■ TASK TO CARRY OUT ■
Check each line of the records below for the word "turned" and copy those where it appears.
====== TASK DATA ======
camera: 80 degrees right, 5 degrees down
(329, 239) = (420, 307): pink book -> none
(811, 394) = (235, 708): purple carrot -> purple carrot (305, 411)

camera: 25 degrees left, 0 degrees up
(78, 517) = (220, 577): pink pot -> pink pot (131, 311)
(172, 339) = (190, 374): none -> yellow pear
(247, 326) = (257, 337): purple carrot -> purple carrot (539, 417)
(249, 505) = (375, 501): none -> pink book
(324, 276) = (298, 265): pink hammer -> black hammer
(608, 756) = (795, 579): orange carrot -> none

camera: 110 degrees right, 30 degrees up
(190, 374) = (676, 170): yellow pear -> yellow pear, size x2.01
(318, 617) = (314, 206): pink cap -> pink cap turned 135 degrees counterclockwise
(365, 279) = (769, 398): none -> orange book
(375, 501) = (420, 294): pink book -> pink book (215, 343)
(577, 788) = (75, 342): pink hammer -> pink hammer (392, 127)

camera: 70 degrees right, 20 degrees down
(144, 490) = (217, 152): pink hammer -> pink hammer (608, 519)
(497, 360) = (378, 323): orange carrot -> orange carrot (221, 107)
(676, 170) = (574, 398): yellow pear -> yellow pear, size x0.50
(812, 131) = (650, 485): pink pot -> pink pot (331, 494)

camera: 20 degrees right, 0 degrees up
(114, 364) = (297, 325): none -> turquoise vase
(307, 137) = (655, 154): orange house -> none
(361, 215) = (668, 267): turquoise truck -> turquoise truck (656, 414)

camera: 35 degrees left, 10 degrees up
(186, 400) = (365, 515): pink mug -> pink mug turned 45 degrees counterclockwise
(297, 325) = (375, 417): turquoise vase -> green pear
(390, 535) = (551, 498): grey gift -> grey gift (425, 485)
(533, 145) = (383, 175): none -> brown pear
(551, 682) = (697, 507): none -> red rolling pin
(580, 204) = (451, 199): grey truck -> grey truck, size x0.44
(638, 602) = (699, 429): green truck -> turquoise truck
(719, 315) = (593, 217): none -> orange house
======
■ ANSWER AREA ■
(318, 617) = (314, 206): pink cap -> pink cap turned 135 degrees counterclockwise
(186, 400) = (365, 515): pink mug -> pink mug turned 45 degrees counterclockwise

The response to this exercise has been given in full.